#### WORK REQUEST:
Using the material below, repeat exactly the lines from the one with "camera: 45 degrees right, 5 degrees up" through the one with "(387, 248) = (428, 266): grey spoon -> none", ends included, without any images.

#### RECORD EXTRACTS:
——————
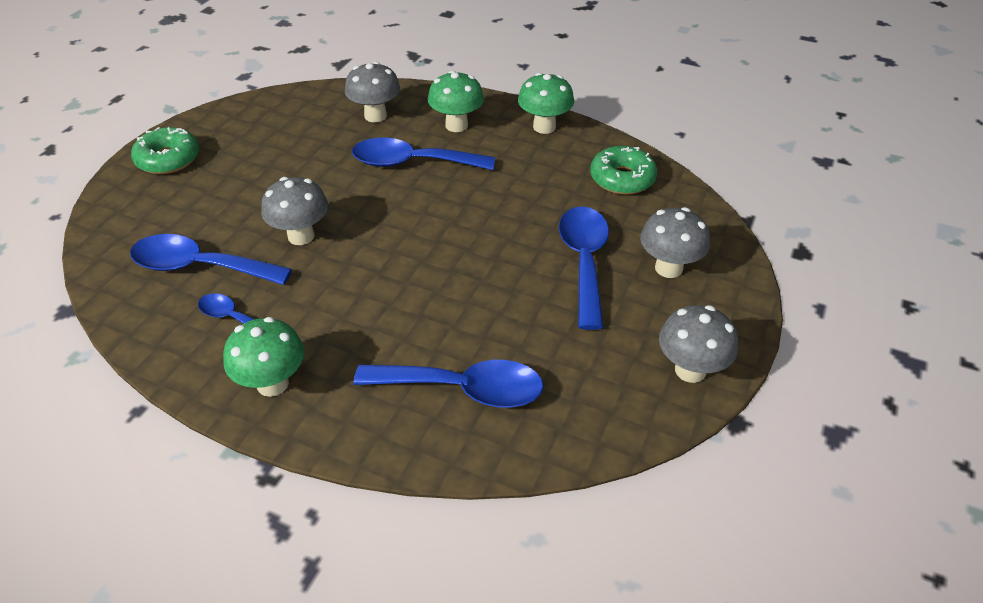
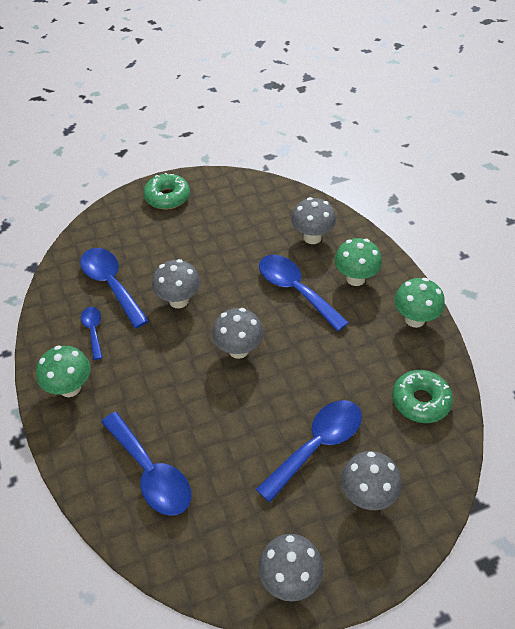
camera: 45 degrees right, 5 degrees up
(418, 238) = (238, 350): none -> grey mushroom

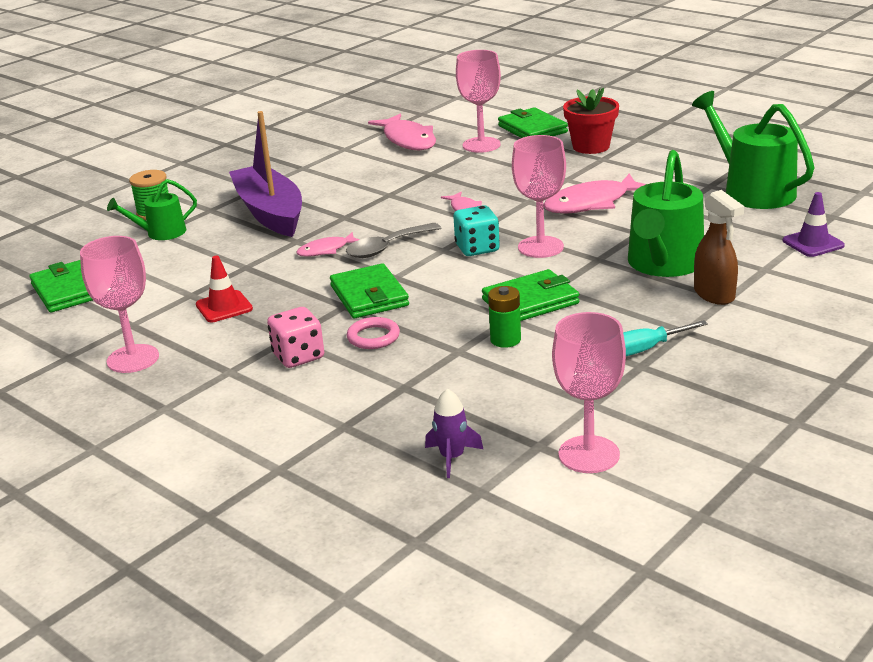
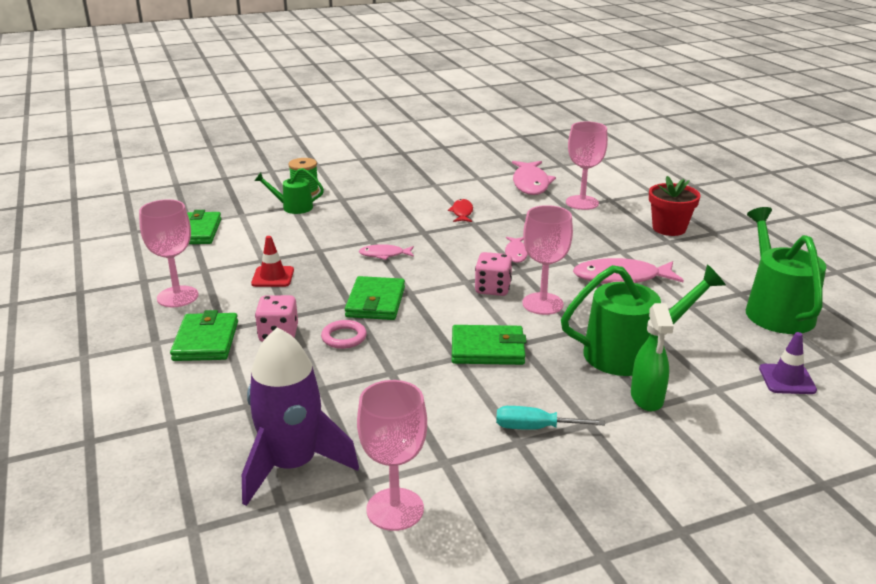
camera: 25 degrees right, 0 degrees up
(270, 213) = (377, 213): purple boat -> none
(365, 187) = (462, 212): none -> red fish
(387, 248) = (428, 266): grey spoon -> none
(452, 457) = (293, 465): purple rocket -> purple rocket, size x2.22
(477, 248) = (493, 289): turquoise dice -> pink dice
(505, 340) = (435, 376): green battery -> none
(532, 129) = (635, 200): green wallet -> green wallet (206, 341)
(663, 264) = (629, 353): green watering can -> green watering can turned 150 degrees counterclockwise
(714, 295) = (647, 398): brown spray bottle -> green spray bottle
——————
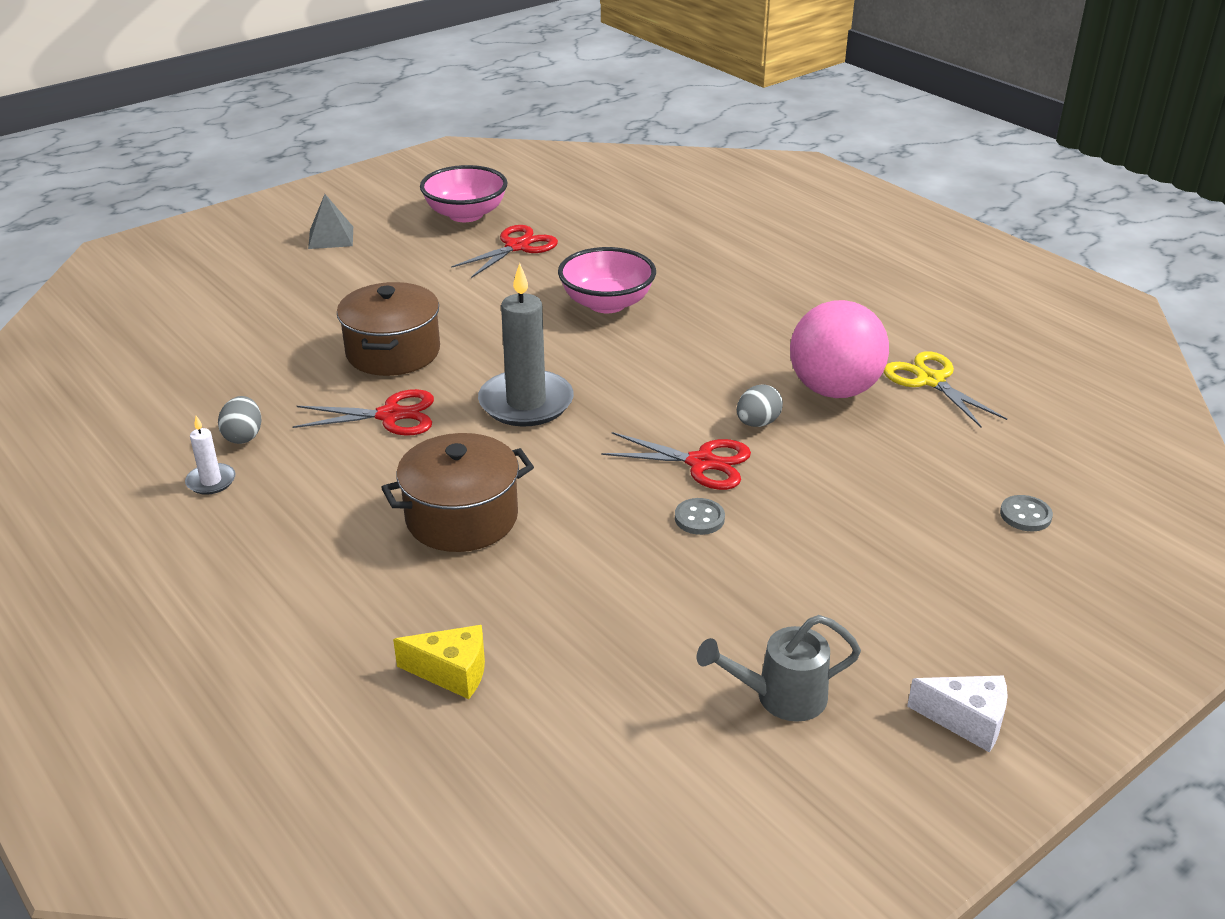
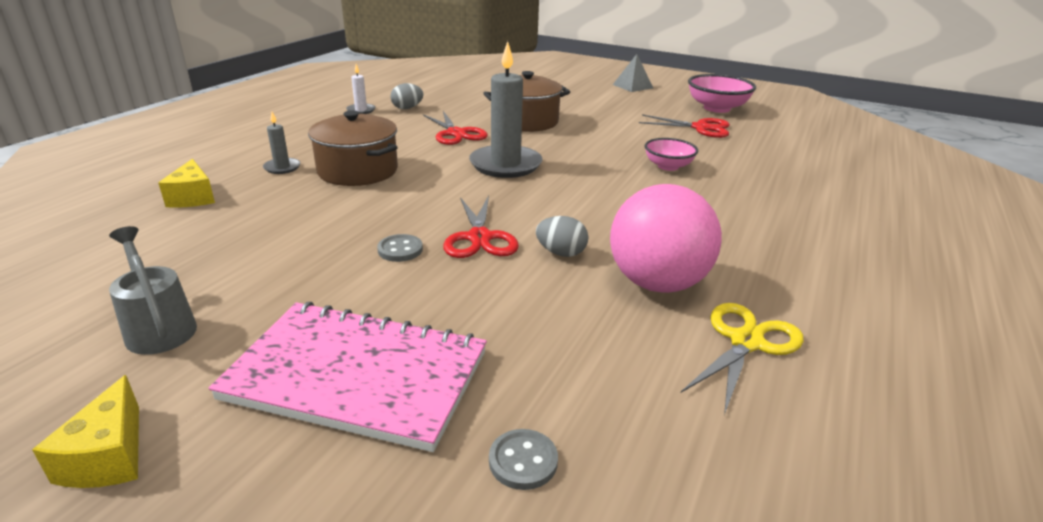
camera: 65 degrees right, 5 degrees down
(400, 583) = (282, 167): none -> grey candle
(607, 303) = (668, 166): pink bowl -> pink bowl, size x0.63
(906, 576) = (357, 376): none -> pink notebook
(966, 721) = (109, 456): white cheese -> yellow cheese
——————
#### EXPECTED ANSWER:
camera: 45 degrees right, 5 degrees up
(418, 238) = (238, 350): none -> grey mushroom

camera: 25 degrees right, 0 degrees up
(270, 213) = (377, 213): purple boat -> none
(365, 187) = (462, 212): none -> red fish
(387, 248) = (428, 266): grey spoon -> none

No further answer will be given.